[Extracted data entries]
= = = = = = =
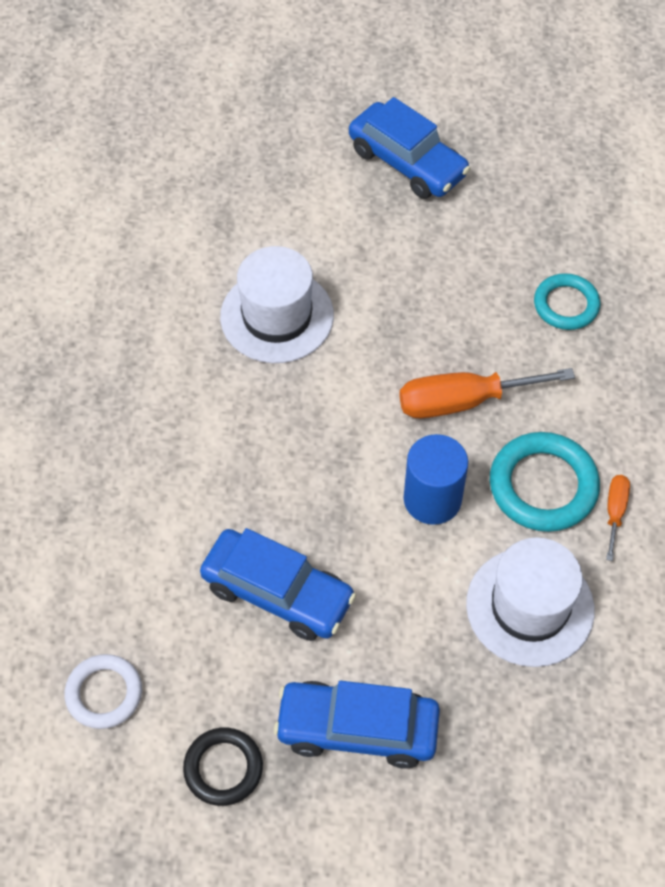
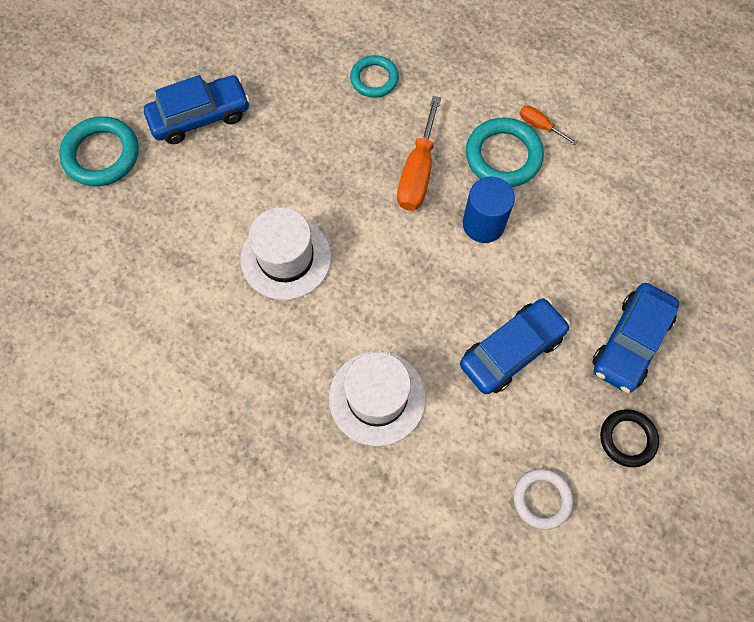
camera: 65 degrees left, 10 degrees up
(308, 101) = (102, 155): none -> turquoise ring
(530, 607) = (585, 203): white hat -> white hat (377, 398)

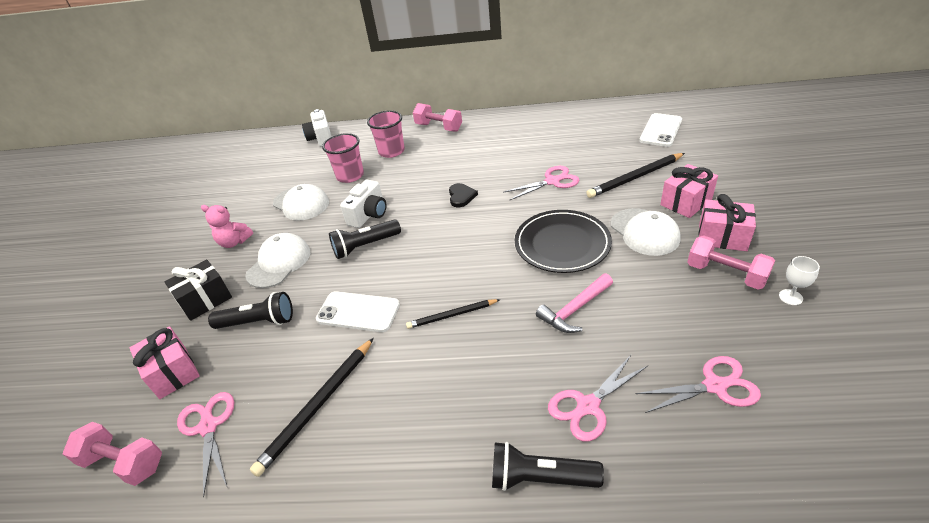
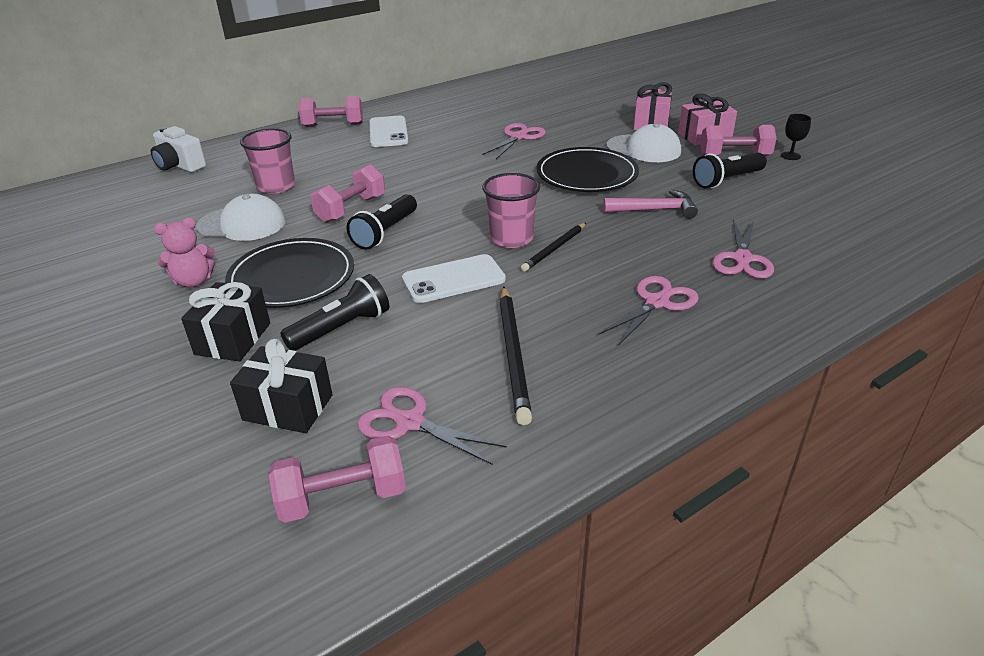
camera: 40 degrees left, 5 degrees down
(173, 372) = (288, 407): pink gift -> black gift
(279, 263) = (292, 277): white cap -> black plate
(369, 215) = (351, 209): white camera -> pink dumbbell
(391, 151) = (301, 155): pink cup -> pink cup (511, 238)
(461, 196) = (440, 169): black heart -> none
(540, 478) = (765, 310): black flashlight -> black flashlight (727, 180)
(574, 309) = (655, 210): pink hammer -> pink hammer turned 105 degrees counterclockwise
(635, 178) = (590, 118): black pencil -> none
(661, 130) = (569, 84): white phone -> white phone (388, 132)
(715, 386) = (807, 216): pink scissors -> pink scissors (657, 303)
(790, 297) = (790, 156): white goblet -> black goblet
= = = = = = =
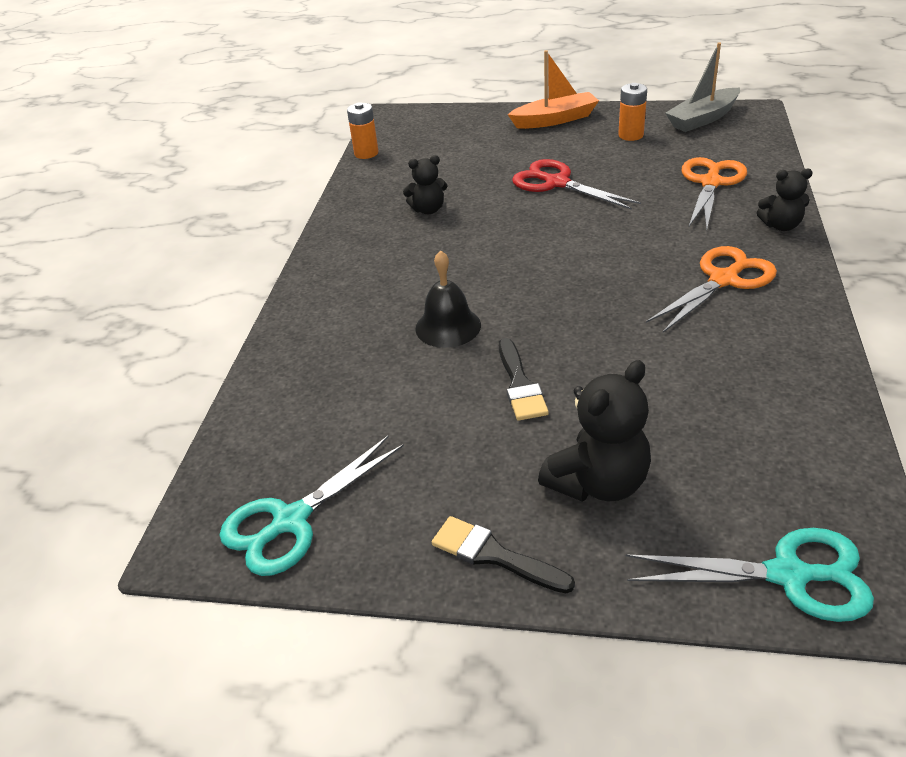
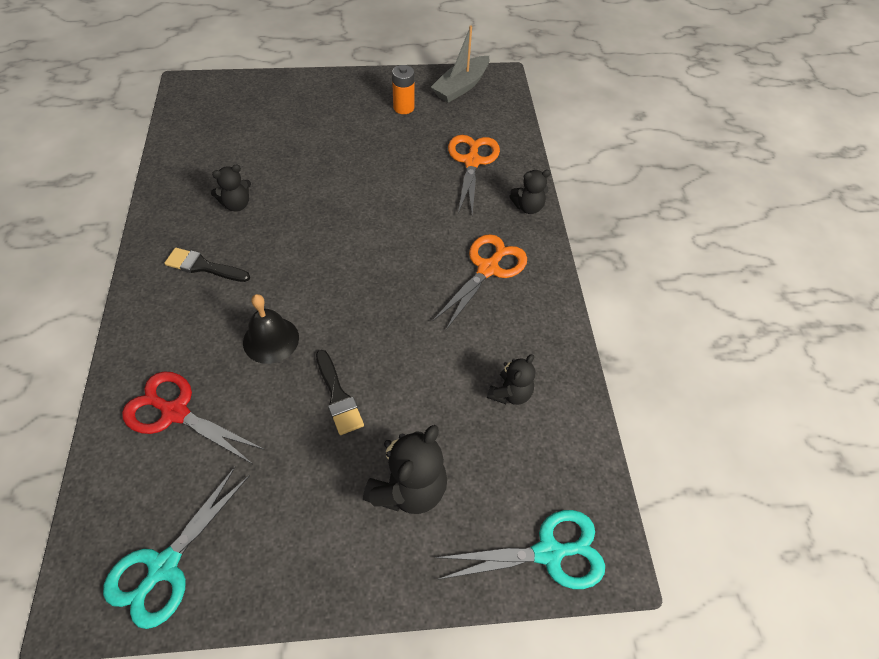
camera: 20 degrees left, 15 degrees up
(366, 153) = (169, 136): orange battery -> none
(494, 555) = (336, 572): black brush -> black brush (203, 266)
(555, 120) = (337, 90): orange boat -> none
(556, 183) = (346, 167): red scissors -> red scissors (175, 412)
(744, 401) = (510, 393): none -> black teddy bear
= = = = = = =
Instructions to follow: With the pictures omitted, restate word for word the lines above from the line that has "camera: 65 degrees left, 10 degrees up" up to and including the line that has "(661, 130) = (569, 84): white", and no other lines.

Result for this task:
camera: 65 degrees left, 10 degrees up
(308, 101) = (102, 155): none -> turquoise ring
(530, 607) = (585, 203): white hat -> white hat (377, 398)

camera: 40 degrees left, 5 degrees down
(173, 372) = (288, 407): pink gift -> black gift
(279, 263) = (292, 277): white cap -> black plate
(369, 215) = (351, 209): white camera -> pink dumbbell
(391, 151) = (301, 155): pink cup -> pink cup (511, 238)
(461, 196) = (440, 169): black heart -> none
(540, 478) = (765, 310): black flashlight -> black flashlight (727, 180)
(574, 309) = (655, 210): pink hammer -> pink hammer turned 105 degrees counterclockwise
(635, 178) = (590, 118): black pencil -> none
(661, 130) = (569, 84): white phone -> white phone (388, 132)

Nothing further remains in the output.